Before-and-after scene images:
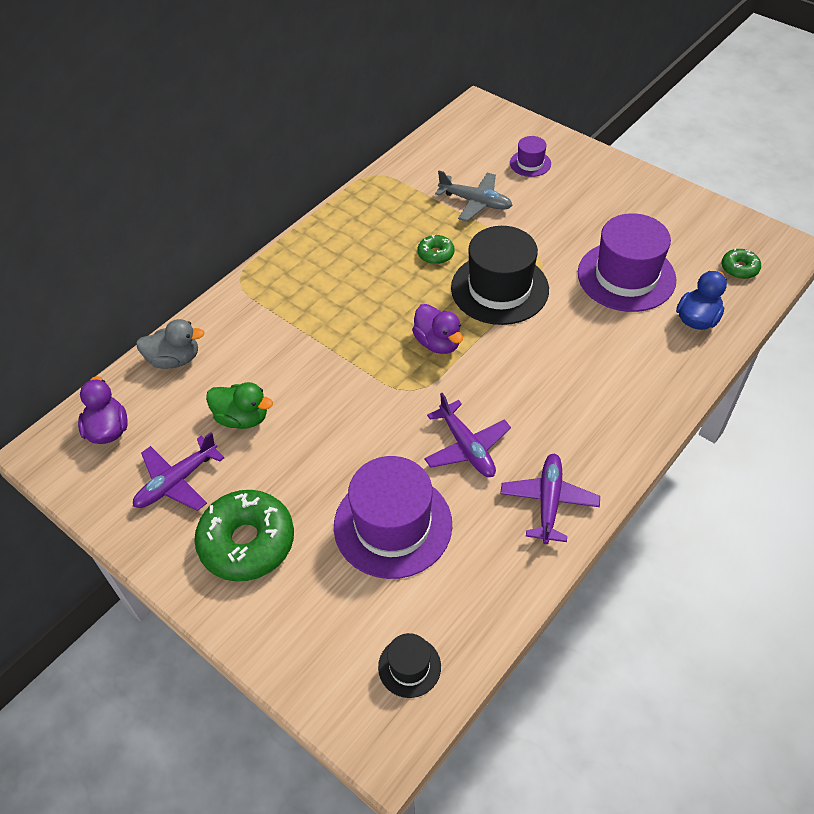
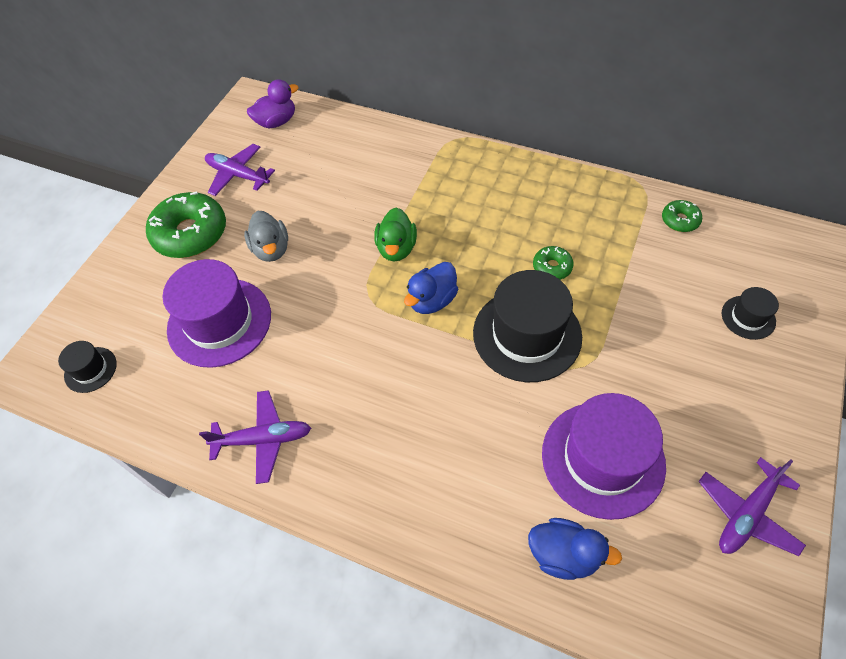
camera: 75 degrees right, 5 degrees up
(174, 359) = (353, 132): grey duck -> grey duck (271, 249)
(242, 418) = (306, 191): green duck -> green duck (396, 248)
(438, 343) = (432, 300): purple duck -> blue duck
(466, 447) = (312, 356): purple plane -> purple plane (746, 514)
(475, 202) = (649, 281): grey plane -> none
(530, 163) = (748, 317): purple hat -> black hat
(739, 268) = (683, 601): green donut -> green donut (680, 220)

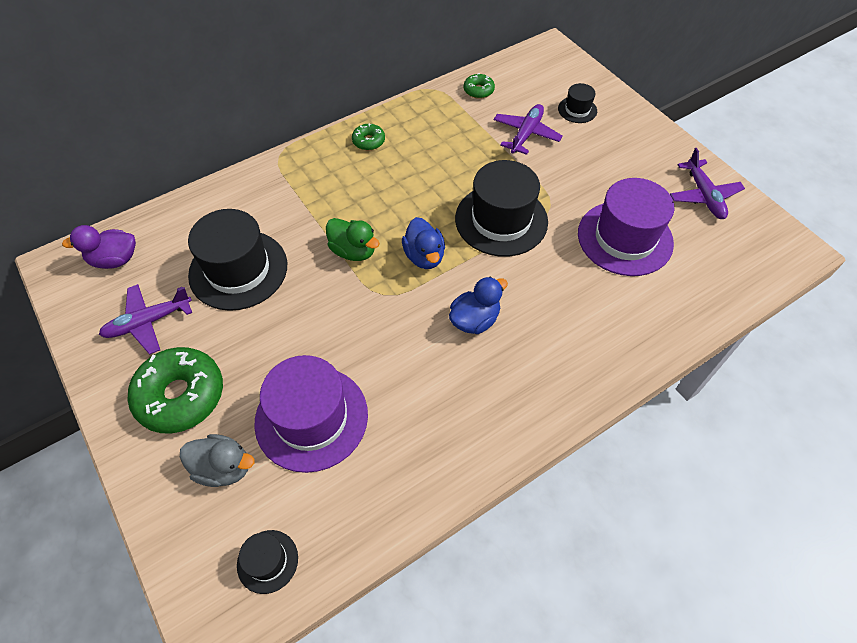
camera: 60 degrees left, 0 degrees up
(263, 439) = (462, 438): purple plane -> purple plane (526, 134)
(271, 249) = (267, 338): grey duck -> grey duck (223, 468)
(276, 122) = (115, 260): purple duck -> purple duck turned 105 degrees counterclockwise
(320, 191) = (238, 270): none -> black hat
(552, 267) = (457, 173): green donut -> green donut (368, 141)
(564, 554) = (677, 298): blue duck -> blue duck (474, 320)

Goal of the exercise: Beginning at the line above that contains "(438, 343) = (432, 300): purple" and going on through the line that contains "(276, 122) = (115, 260): purple", please copy every line exactly, leaving the pictures out and adding nothing.

Output for this exercise:
(438, 343) = (432, 300): purple duck -> blue duck
(466, 447) = (312, 356): purple plane -> purple plane (746, 514)
(475, 202) = (649, 281): grey plane -> none
(530, 163) = (748, 317): purple hat -> black hat
(739, 268) = (683, 601): green donut -> green donut (680, 220)

camera: 60 degrees left, 0 degrees up
(263, 439) = (462, 438): purple plane -> purple plane (526, 134)
(271, 249) = (267, 338): grey duck -> grey duck (223, 468)
(276, 122) = (115, 260): purple duck -> purple duck turned 105 degrees counterclockwise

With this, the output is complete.